| Exercise objective |
Find and copy the lines in the records beneath this task that contain the word "none".

| Recorded data |
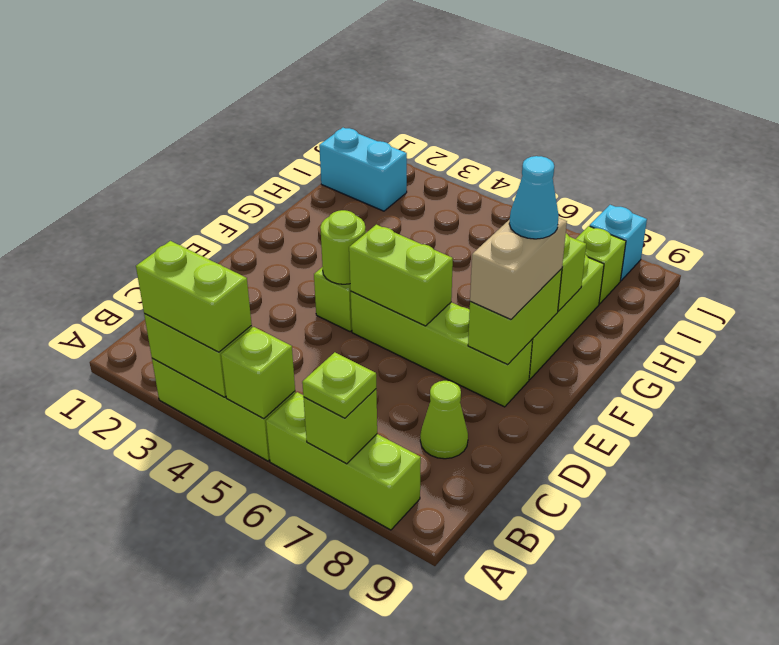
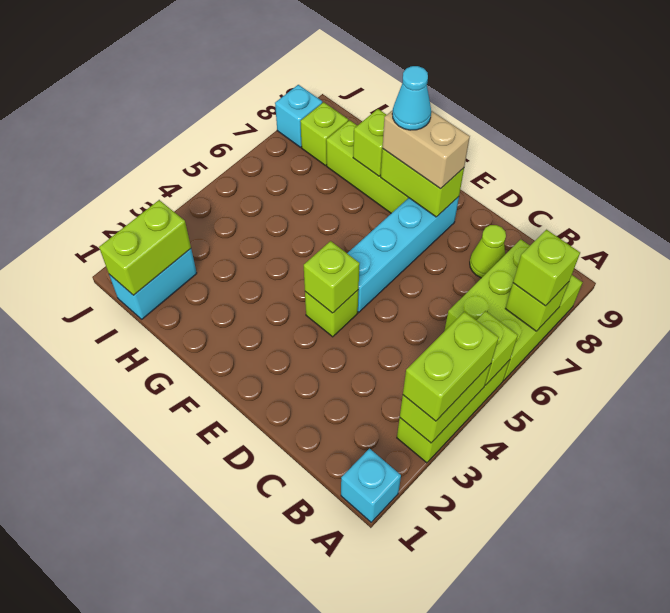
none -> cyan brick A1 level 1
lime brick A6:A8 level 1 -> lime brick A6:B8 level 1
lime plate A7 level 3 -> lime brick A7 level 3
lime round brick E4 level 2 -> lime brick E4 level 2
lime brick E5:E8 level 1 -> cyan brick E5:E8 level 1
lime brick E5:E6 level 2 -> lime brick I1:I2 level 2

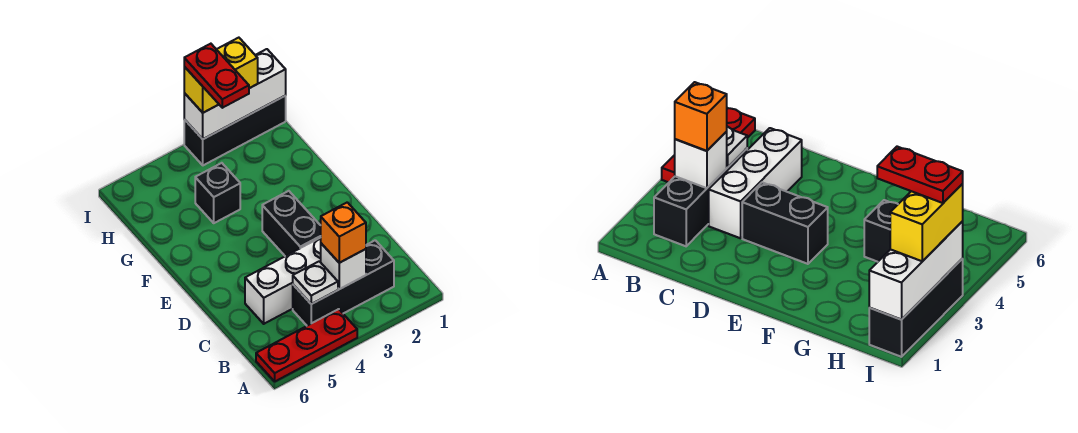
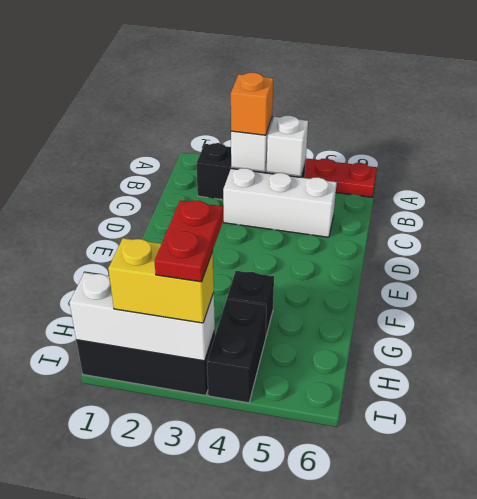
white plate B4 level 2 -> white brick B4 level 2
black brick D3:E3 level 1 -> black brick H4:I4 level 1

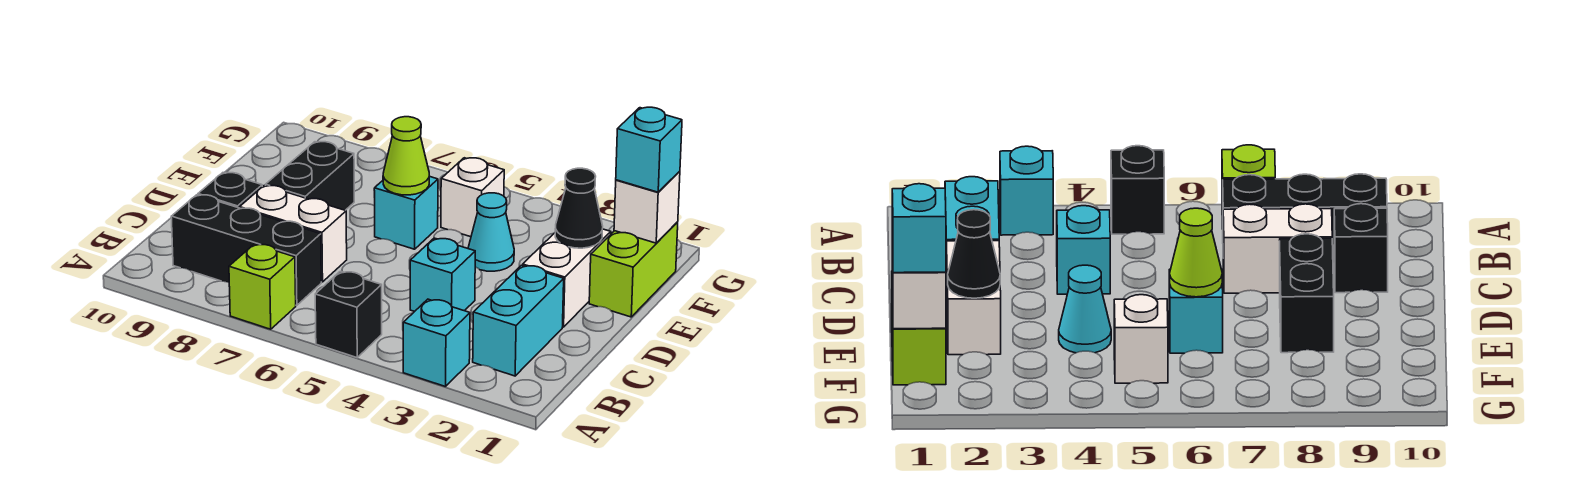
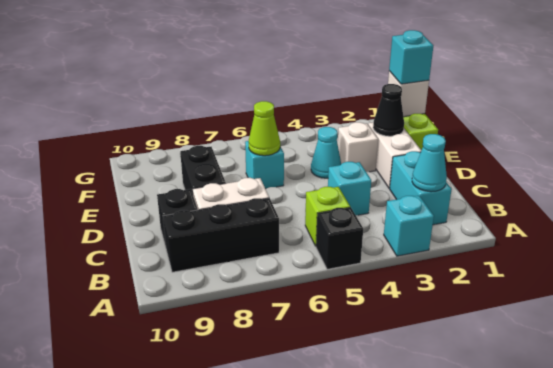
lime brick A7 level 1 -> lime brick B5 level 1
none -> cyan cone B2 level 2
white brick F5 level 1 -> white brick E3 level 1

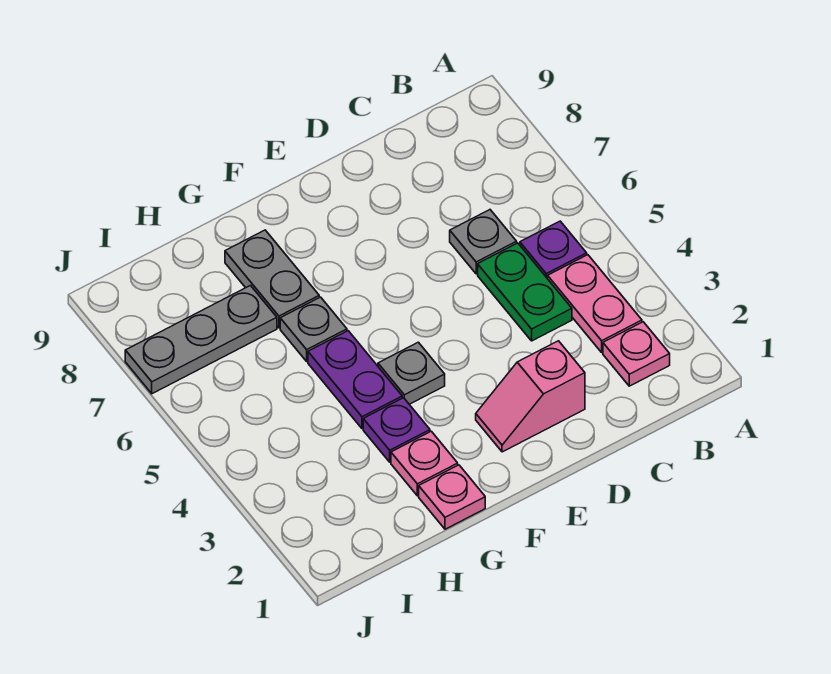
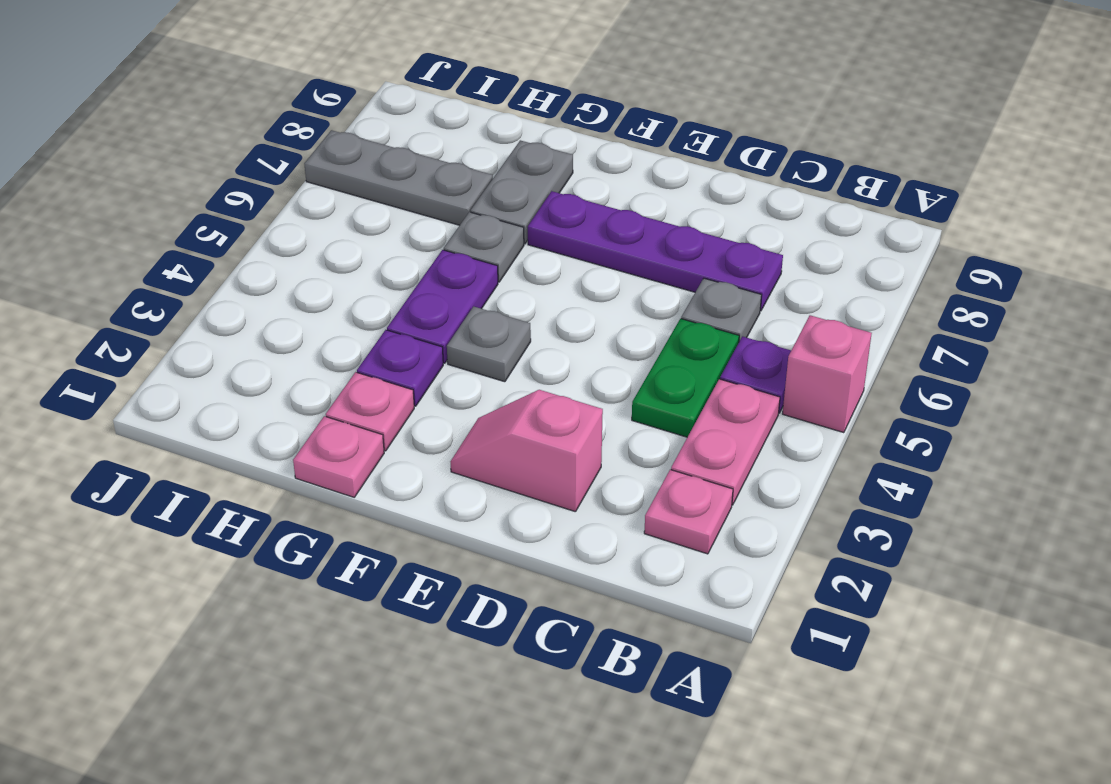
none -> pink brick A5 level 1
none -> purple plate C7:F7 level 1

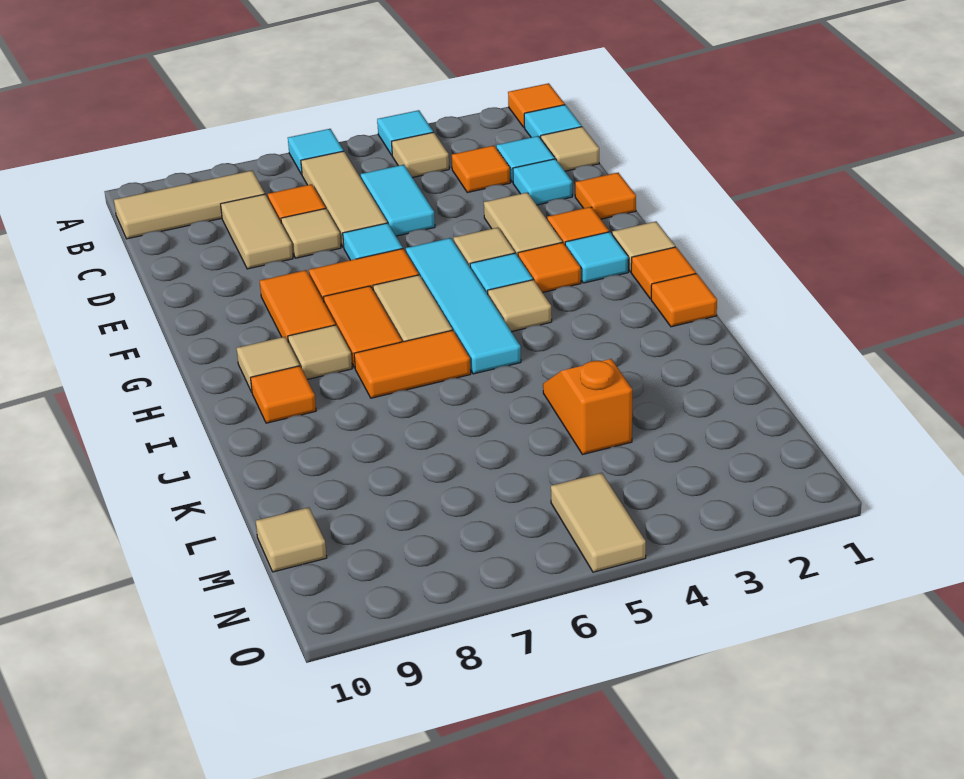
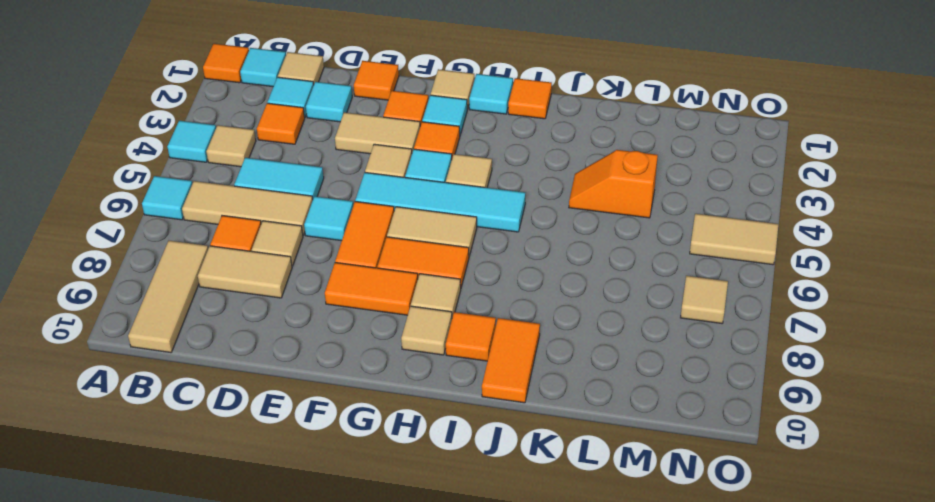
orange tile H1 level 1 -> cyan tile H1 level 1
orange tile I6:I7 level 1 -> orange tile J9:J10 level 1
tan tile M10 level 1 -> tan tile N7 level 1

| Expected output |
none -> cyan brick A1 level 1
none -> cyan cone B2 level 2
none -> pink brick A5 level 1
none -> purple plate C7:F7 level 1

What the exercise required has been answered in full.